WORK REQUIRED
Report back the lines in this listing that carry the string "degrees".

TASK INPUTS
******

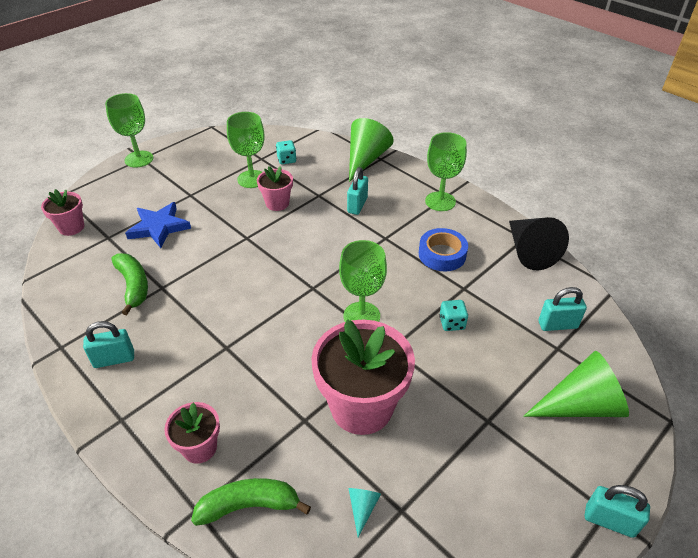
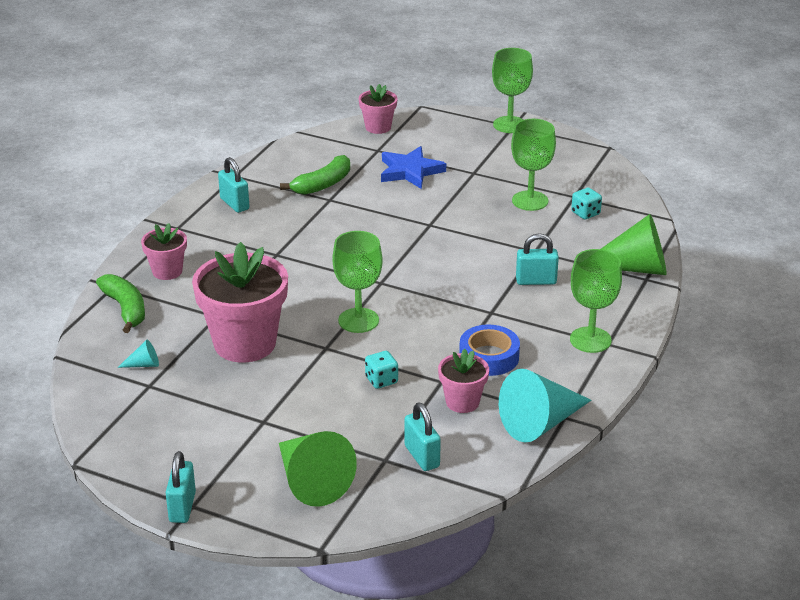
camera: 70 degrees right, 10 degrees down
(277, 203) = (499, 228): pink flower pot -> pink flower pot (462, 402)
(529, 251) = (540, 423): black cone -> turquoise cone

******

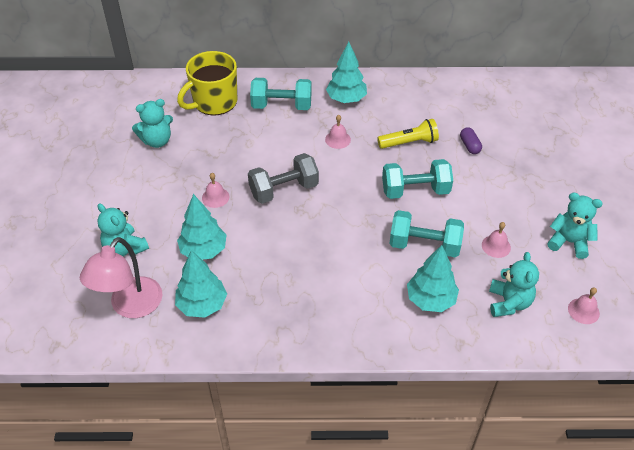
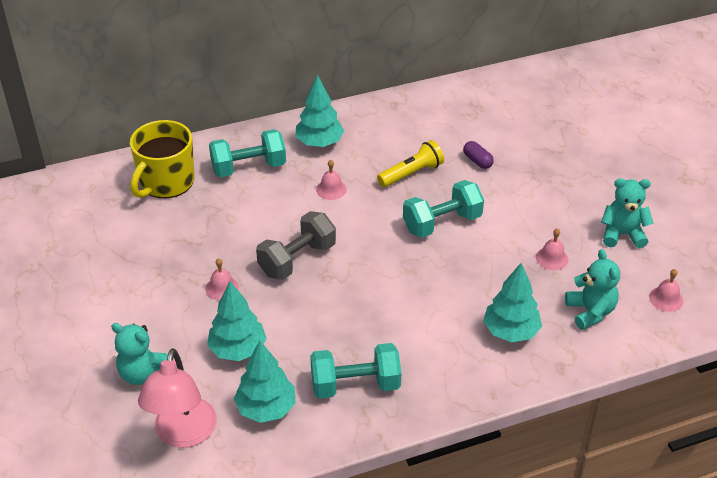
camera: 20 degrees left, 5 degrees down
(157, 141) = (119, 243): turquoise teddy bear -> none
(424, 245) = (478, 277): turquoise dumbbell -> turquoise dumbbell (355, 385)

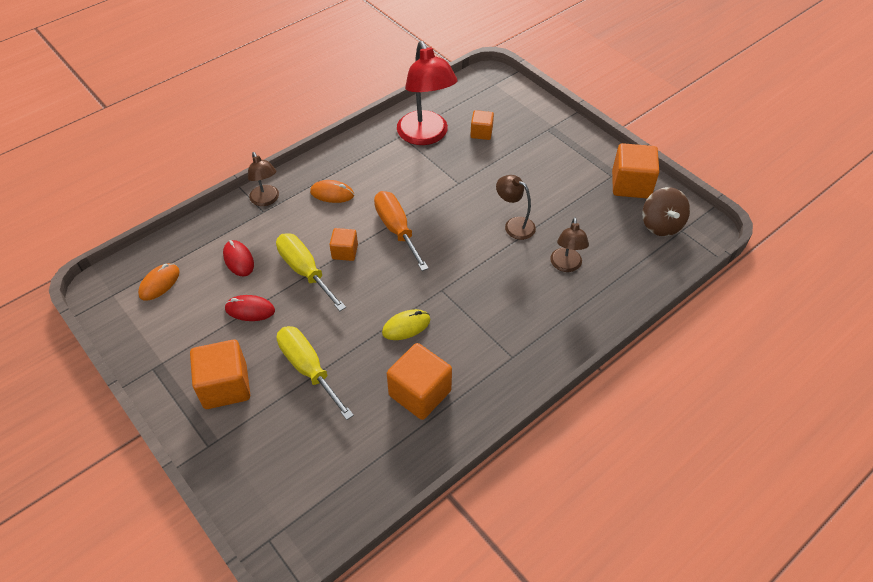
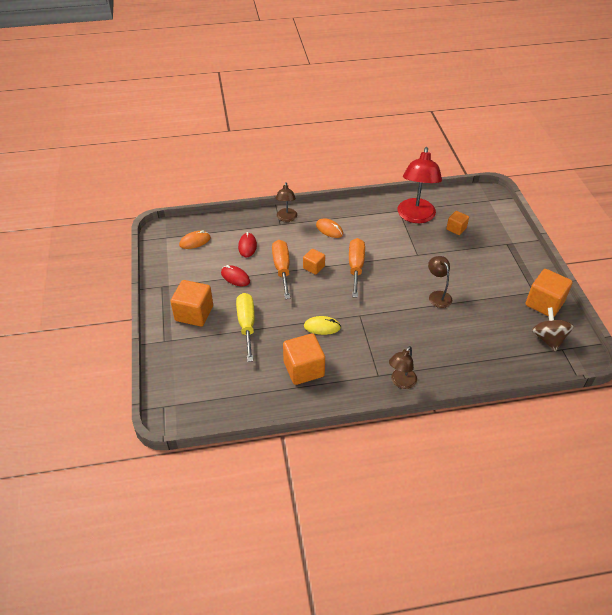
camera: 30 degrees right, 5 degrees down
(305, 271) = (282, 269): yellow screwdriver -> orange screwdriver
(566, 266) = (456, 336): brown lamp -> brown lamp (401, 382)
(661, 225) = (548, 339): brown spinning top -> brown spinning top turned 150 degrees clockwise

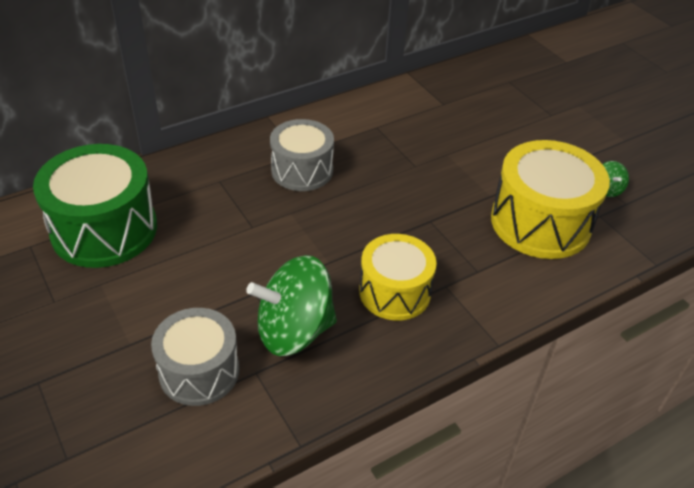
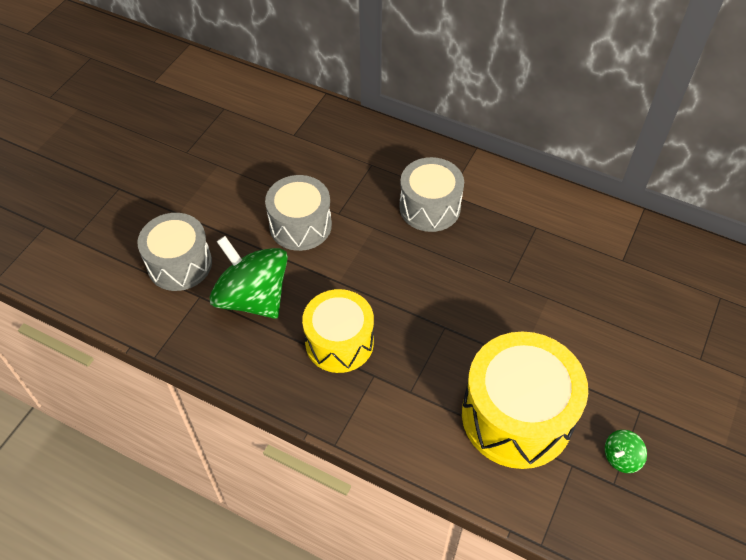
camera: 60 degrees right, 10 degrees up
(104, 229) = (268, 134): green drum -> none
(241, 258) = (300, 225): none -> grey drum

******

SOLUTION FOR THIS EXERCISE
camera: 70 degrees right, 10 degrees down
camera: 20 degrees left, 5 degrees down
camera: 30 degrees right, 5 degrees down
(661, 225) = (548, 339): brown spinning top -> brown spinning top turned 150 degrees clockwise
camera: 60 degrees right, 10 degrees up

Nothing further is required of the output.